TASK STATEMENT — Exact copy, pictures excluded: set down only the lines from the one with "IR1 pin GND: none -> GND" through the end of the entries, keeping both end lines.
== PROVIDED ENTRIES ==
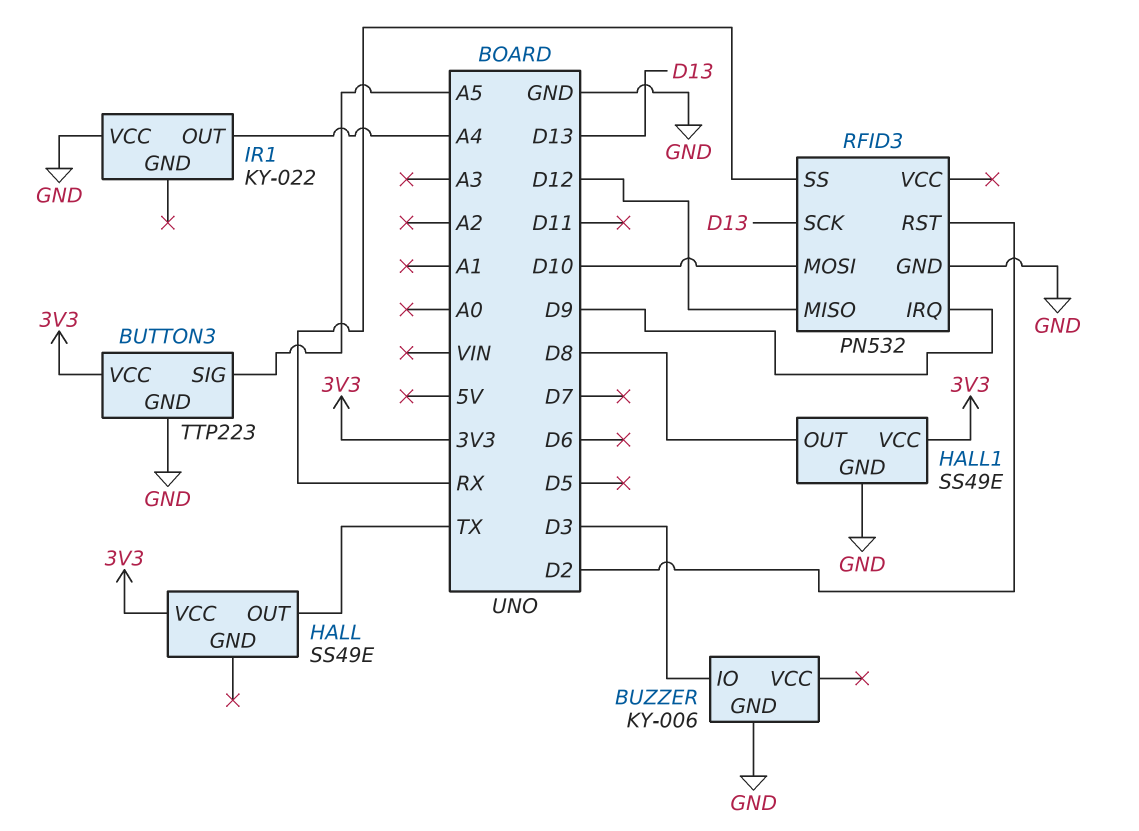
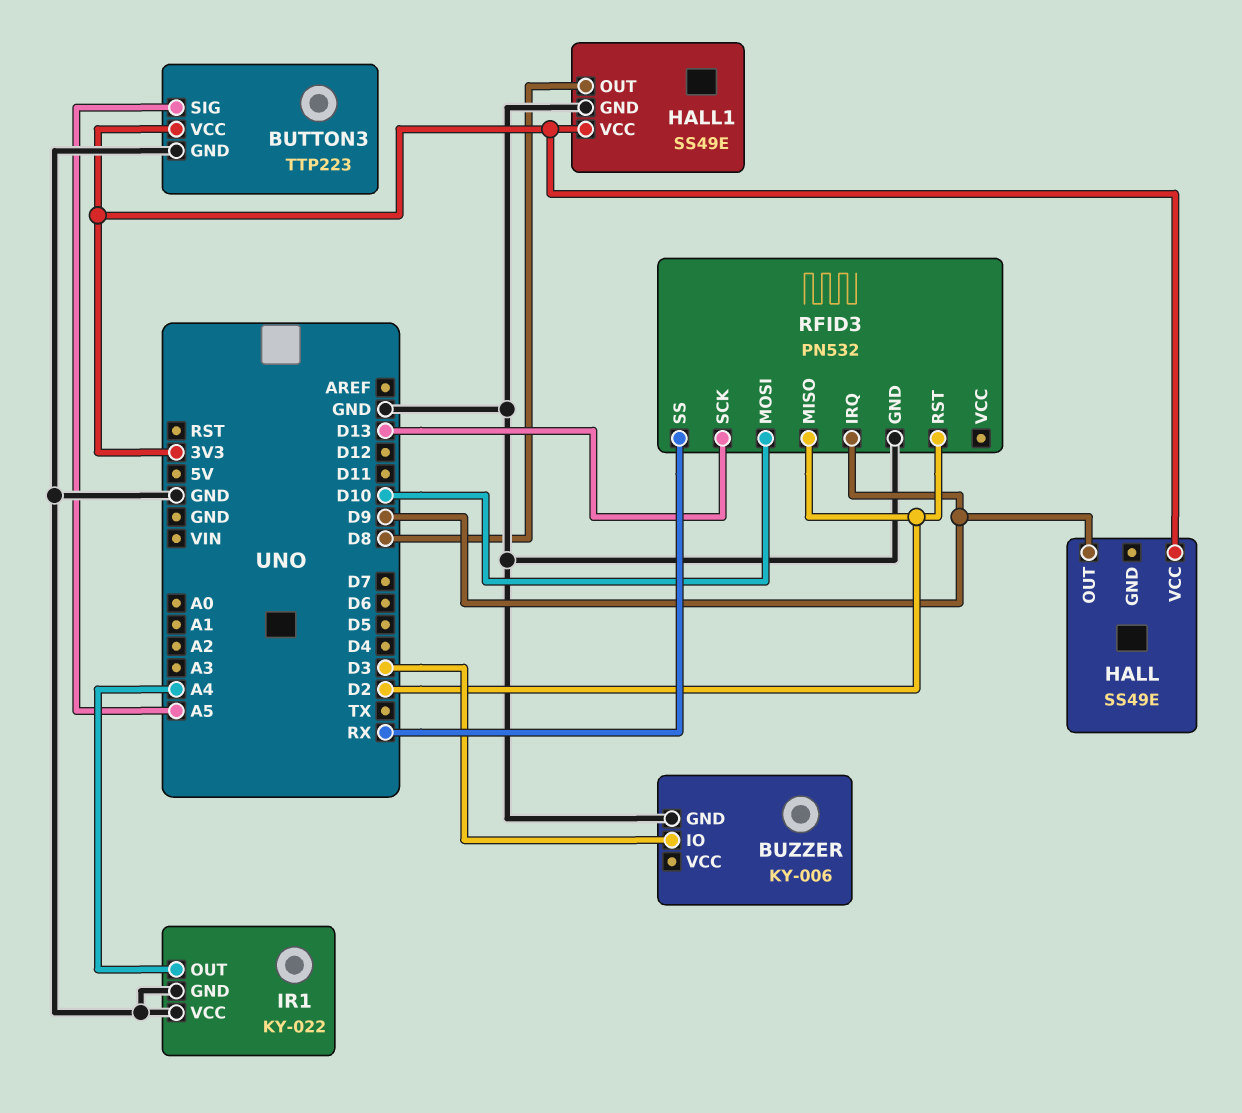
HALL pin OUT: TX -> D9
IR1 pin GND: none -> GND
RFID3 pin MISO: D12 -> D2

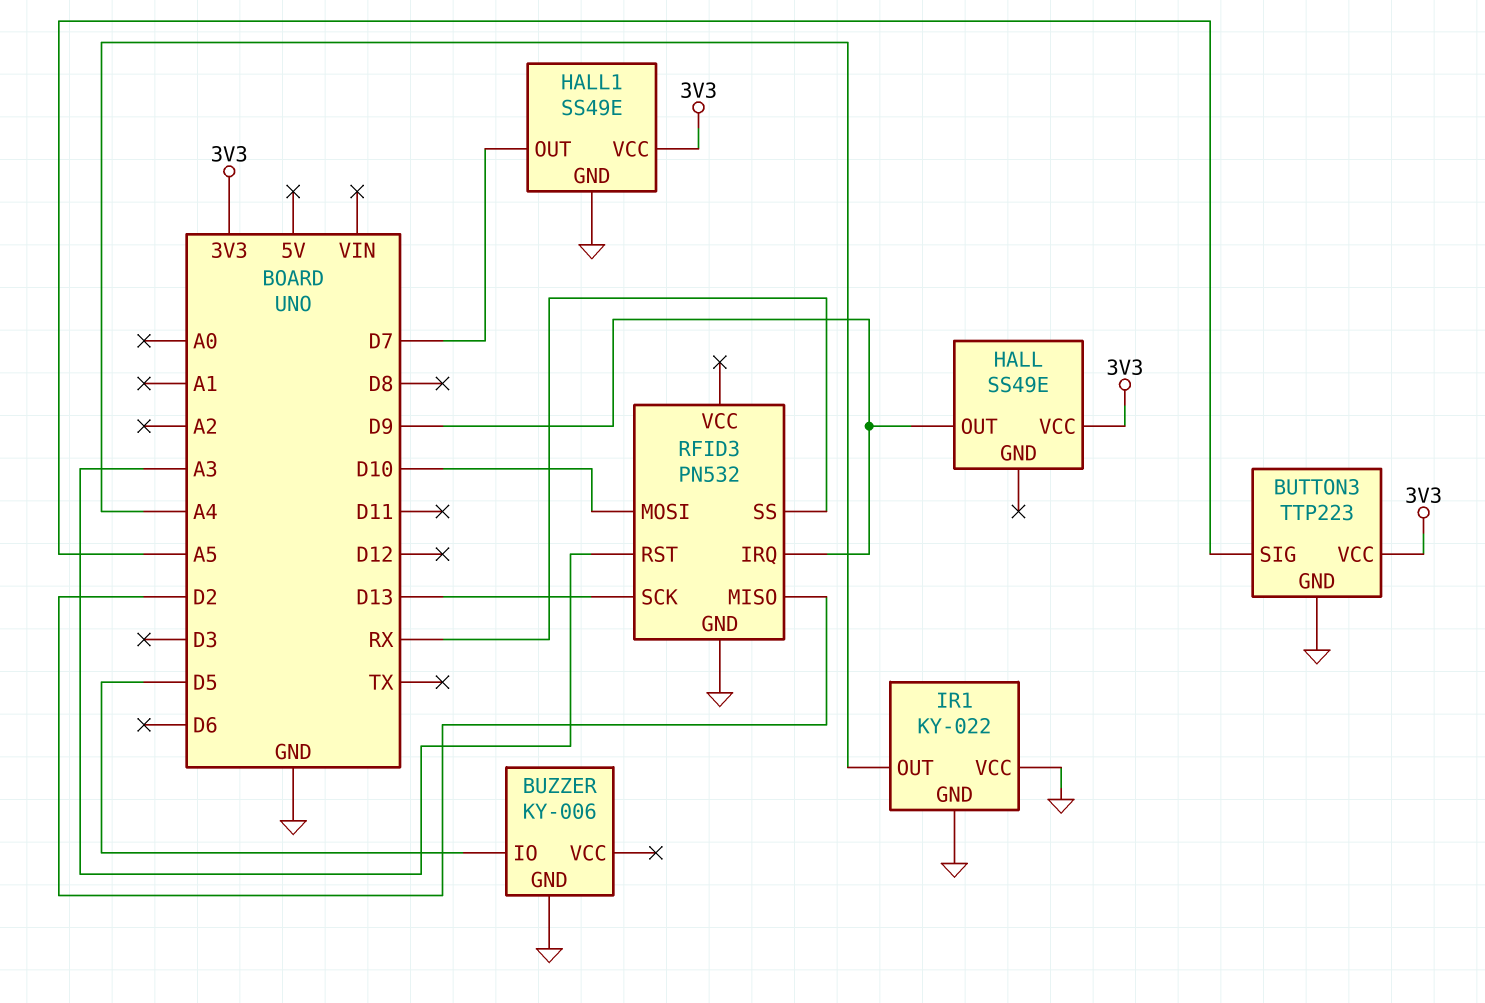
BUZZER pin IO: D3 -> D5
HALL1 pin OUT: D8 -> D7
RFID3 pin RST: D2 -> A3

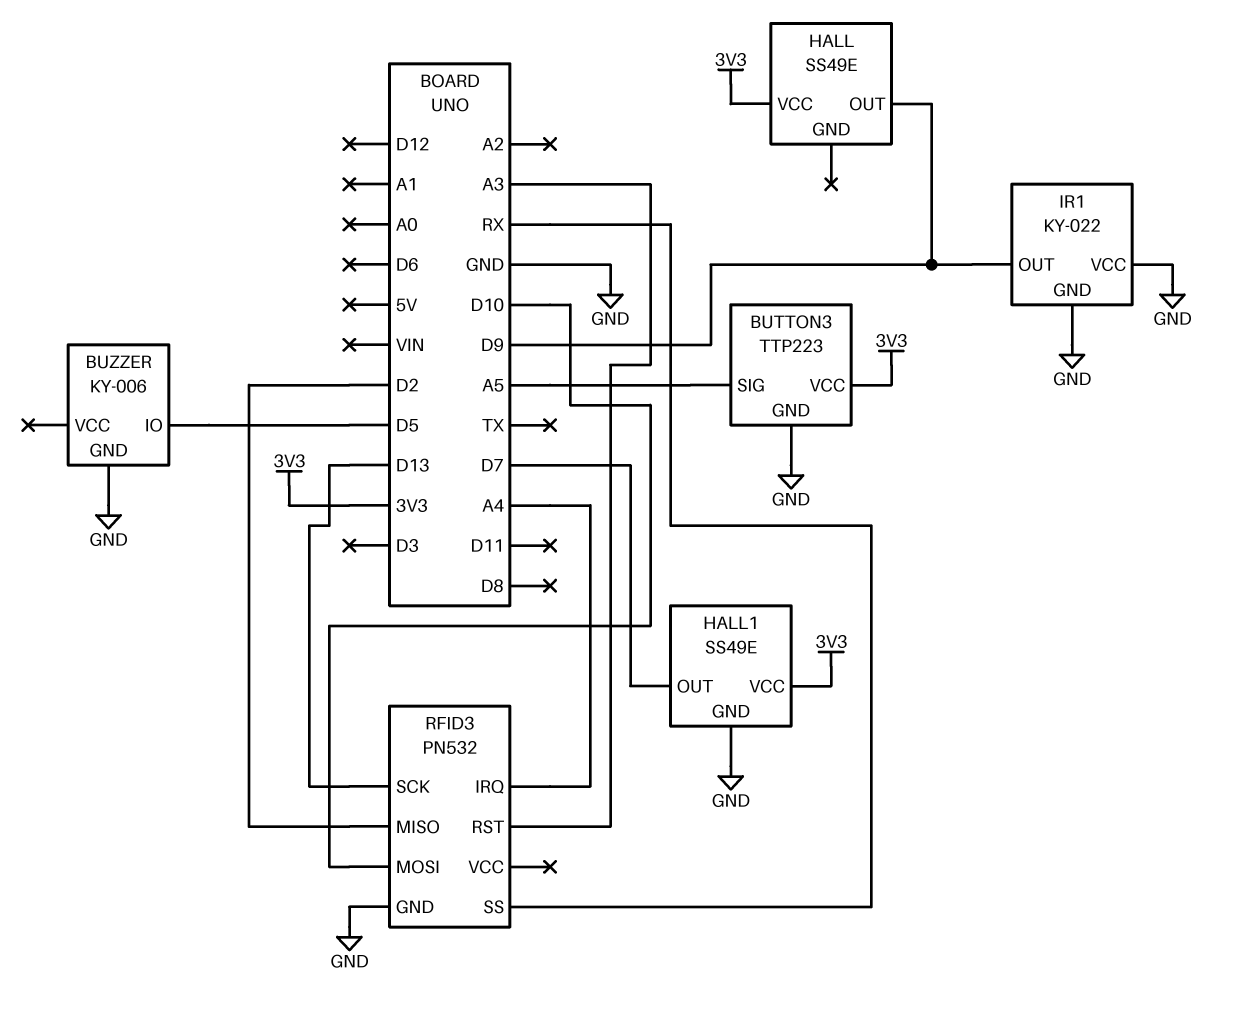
IR1 pin OUT: A4 -> D9
RFID3 pin IRQ: D9 -> A4

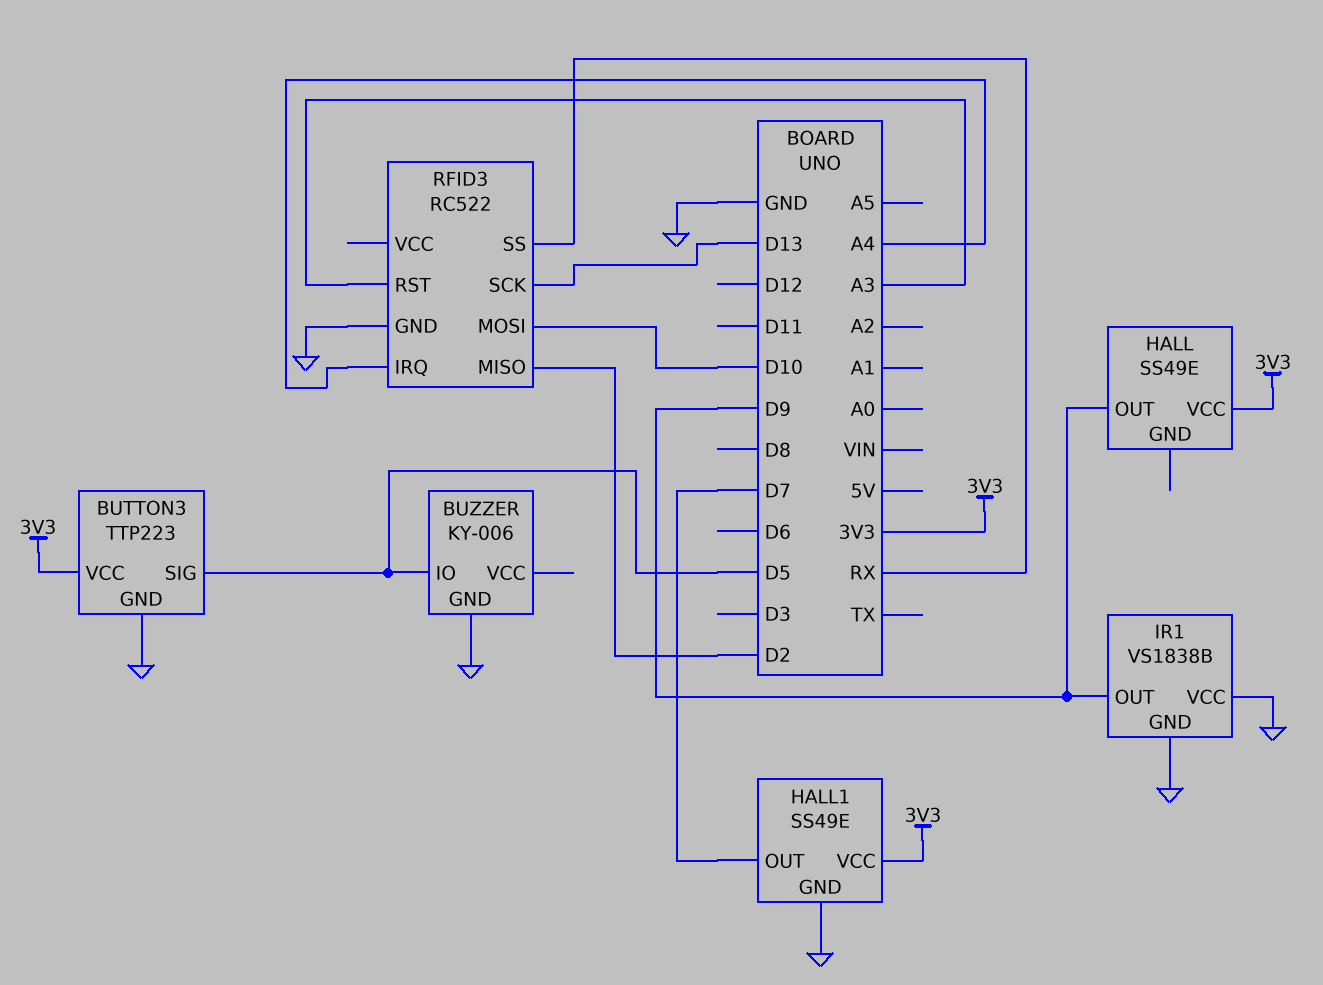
BUTTON3 pin SIG: A5 -> D5
IR1: KY-022 -> VS1838B
RFID3: PN532 -> RC522

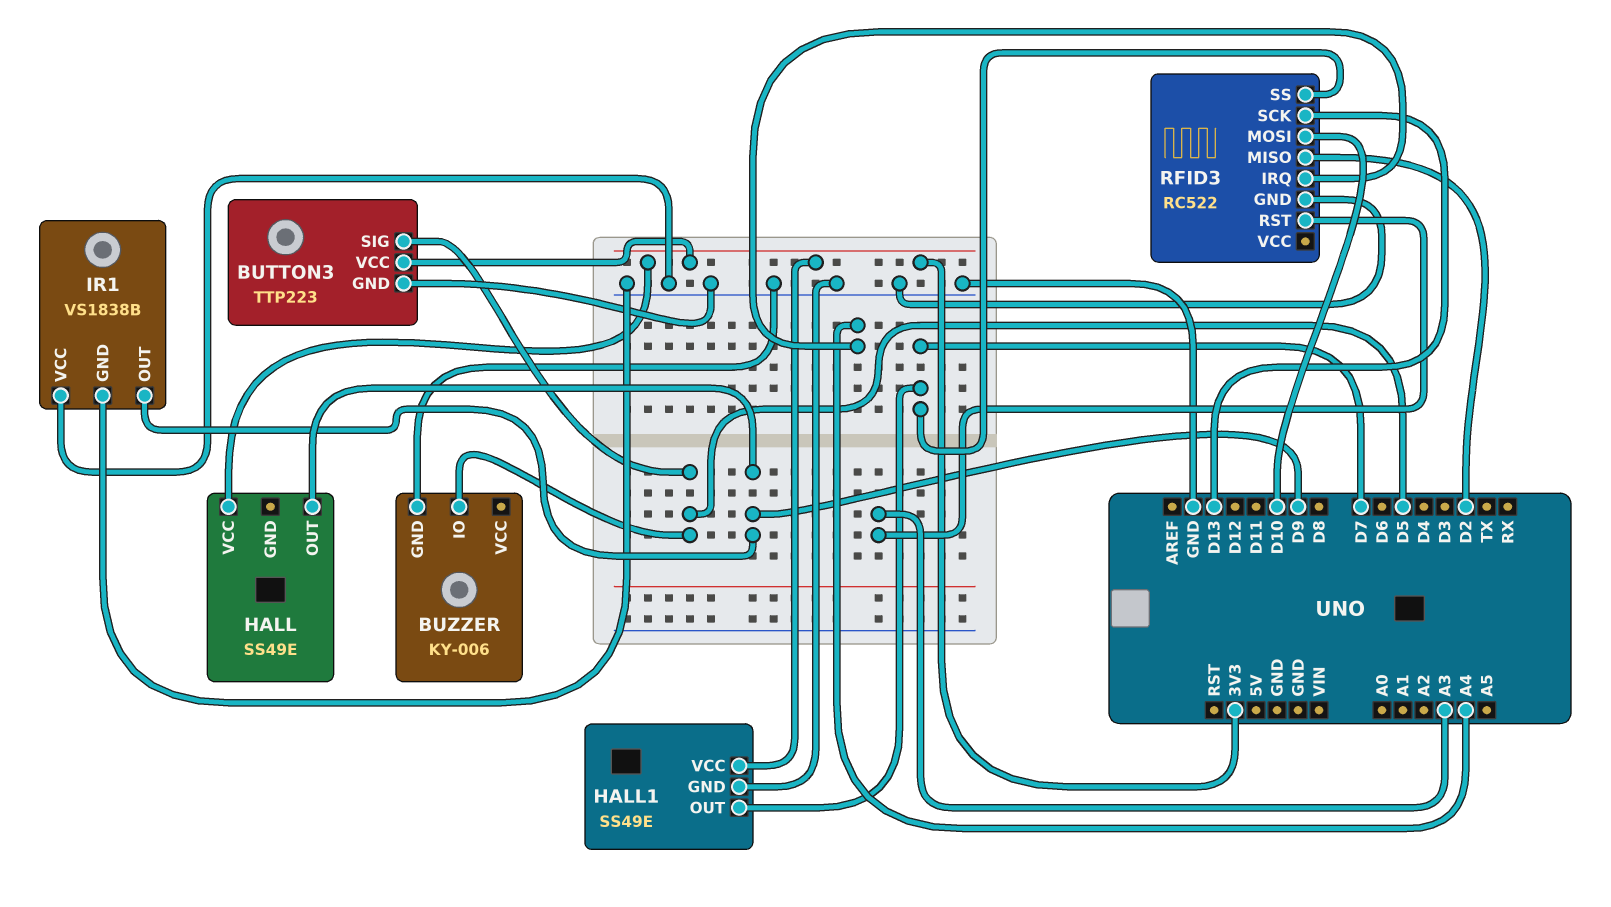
RFID3 pin SS: RX -> D7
===
YOUR RESPONSE —
IR1 pin GND: none -> GND
RFID3 pin MISO: D12 -> D2

BUZZER pin IO: D3 -> D5
HALL1 pin OUT: D8 -> D7
RFID3 pin RST: D2 -> A3

IR1 pin OUT: A4 -> D9
RFID3 pin IRQ: D9 -> A4

BUTTON3 pin SIG: A5 -> D5
IR1: KY-022 -> VS1838B
RFID3: PN532 -> RC522

RFID3 pin SS: RX -> D7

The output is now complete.